Segment Start: MATERIAL SUPPLIED

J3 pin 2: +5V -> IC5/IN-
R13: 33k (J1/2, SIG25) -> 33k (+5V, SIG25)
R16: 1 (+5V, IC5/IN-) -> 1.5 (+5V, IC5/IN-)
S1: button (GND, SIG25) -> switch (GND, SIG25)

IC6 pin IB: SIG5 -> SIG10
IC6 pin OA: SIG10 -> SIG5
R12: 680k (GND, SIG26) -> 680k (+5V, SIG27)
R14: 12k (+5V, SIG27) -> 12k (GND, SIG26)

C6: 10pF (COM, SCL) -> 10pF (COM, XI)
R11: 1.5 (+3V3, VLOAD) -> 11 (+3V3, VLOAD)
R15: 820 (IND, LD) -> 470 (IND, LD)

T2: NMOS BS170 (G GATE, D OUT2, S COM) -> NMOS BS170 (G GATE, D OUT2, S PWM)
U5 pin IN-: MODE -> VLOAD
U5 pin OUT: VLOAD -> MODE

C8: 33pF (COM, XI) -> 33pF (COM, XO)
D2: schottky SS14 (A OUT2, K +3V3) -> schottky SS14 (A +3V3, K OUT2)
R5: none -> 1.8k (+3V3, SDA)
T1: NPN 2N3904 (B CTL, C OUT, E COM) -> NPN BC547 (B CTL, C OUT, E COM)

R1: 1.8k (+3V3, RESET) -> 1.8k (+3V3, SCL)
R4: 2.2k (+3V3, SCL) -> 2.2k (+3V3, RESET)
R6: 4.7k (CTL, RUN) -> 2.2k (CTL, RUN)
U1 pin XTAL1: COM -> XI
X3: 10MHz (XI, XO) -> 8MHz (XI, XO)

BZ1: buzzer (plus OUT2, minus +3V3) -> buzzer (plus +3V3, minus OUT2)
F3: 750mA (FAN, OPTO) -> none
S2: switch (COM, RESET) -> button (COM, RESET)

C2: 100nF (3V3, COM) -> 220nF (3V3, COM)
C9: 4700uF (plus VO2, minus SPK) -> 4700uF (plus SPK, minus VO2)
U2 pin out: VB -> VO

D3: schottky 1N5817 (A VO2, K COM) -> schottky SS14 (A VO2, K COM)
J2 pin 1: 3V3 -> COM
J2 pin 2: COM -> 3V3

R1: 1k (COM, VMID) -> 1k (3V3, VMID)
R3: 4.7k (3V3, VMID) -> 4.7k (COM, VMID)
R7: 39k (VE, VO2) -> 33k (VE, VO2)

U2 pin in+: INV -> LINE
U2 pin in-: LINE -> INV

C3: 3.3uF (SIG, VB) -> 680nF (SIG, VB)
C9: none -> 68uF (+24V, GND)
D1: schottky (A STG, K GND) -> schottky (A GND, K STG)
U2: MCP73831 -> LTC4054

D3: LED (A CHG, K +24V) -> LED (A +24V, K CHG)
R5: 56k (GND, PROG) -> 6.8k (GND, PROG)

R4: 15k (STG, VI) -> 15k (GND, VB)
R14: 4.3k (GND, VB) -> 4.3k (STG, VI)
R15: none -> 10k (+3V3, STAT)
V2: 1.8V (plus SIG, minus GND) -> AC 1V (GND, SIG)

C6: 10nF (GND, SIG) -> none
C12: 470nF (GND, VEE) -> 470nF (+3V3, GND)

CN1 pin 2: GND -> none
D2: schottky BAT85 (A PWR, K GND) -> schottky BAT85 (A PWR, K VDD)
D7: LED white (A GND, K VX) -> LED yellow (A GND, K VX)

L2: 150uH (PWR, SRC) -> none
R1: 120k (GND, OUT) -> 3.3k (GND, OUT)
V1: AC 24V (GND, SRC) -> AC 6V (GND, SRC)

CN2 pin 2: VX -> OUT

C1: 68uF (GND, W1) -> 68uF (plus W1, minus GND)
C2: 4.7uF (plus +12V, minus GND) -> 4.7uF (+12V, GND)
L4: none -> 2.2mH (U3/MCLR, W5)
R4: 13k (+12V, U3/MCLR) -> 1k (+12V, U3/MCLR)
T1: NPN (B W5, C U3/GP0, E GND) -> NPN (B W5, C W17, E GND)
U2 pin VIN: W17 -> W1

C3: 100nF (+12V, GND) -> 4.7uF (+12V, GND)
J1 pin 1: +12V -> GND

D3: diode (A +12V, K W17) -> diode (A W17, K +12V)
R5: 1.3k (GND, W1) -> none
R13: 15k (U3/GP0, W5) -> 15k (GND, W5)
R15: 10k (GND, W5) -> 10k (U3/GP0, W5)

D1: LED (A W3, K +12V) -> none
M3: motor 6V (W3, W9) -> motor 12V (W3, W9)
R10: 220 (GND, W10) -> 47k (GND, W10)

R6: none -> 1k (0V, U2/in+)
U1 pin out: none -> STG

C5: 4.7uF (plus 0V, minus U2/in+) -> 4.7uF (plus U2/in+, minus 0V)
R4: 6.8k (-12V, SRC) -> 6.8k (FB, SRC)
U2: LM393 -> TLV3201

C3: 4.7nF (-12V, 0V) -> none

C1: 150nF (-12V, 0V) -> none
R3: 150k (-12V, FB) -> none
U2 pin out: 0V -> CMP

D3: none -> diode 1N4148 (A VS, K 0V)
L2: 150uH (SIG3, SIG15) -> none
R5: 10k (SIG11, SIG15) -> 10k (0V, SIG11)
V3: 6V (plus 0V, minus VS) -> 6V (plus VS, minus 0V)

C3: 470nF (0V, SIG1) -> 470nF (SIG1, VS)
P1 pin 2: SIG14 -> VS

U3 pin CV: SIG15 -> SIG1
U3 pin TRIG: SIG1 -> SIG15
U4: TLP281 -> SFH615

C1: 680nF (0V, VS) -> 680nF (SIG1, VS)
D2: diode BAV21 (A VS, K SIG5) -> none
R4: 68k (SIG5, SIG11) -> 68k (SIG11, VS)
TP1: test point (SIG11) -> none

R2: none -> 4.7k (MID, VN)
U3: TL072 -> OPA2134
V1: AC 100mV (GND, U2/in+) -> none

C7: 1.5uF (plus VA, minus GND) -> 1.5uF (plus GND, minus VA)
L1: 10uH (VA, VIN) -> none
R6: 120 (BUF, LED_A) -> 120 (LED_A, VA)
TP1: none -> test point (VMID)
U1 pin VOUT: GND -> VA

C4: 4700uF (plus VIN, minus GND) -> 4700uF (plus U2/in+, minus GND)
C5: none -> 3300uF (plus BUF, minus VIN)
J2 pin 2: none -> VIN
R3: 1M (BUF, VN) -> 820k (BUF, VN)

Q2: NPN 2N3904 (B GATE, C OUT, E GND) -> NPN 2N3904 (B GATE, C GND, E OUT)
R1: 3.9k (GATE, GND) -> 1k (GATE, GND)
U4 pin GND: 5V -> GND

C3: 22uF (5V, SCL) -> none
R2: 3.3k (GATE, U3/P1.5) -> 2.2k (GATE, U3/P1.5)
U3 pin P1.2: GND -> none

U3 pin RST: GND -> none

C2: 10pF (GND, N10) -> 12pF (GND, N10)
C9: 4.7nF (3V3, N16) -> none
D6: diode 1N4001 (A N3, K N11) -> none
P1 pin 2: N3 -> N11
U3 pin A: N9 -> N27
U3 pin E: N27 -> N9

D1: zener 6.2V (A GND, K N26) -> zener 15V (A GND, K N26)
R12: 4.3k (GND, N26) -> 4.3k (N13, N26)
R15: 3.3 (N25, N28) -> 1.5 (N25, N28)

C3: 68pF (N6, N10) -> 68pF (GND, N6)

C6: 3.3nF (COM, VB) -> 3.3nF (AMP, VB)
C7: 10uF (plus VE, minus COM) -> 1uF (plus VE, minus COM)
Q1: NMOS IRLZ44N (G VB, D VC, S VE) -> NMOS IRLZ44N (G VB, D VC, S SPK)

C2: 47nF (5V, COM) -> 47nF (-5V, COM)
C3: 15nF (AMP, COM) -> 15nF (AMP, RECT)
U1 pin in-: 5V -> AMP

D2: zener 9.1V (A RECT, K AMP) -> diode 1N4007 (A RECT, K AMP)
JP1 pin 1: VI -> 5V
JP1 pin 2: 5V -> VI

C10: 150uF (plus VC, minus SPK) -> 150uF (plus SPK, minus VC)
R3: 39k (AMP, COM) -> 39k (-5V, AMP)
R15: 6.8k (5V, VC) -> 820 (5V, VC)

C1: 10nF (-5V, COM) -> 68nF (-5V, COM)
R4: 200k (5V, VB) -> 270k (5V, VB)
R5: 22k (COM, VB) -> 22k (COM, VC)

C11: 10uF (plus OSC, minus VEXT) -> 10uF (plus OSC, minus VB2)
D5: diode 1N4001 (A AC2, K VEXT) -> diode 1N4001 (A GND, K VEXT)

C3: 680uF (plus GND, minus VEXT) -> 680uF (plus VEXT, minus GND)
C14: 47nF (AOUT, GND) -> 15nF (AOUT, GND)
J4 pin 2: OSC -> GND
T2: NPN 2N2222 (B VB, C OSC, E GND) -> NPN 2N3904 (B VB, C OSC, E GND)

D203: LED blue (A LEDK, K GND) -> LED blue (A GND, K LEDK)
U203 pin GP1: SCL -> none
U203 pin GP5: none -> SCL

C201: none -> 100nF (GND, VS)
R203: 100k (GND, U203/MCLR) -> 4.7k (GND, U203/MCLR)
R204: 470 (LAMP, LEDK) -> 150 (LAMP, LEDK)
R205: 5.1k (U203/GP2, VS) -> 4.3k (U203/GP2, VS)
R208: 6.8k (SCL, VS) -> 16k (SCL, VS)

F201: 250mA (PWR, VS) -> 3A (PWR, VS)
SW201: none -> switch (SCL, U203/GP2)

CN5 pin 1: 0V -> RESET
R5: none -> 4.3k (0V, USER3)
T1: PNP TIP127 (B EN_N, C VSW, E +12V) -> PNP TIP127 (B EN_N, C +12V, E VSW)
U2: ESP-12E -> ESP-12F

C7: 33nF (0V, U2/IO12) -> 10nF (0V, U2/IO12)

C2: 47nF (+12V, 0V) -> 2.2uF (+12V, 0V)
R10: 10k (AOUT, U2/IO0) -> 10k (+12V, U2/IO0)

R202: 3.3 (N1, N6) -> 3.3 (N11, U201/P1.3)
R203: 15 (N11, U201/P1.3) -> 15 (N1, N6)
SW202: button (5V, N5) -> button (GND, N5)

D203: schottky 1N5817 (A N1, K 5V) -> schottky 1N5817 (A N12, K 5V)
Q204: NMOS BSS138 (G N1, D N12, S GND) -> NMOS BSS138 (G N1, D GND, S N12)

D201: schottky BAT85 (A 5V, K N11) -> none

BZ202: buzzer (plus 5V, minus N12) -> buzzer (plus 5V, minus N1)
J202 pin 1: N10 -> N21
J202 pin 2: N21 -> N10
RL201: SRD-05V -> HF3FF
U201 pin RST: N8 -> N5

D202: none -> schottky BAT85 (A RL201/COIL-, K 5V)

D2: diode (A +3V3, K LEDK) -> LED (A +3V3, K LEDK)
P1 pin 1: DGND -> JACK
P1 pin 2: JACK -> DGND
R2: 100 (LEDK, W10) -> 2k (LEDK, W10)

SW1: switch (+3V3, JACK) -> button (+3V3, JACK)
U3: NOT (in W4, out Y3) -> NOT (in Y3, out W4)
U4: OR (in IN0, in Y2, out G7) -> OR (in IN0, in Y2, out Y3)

Segment End: MATERIAL SUPPLIED

### PROMPT
In the records above, find every line containing the word "switch" and show it.

### YOUR SOLUTION
S1: button (GND, SIG25) -> switch (GND, SIG25)
S2: switch (COM, RESET) -> button (COM, RESET)
SW201: none -> switch (SCL, U203/GP2)
SW1: switch (+3V3, JACK) -> button (+3V3, JACK)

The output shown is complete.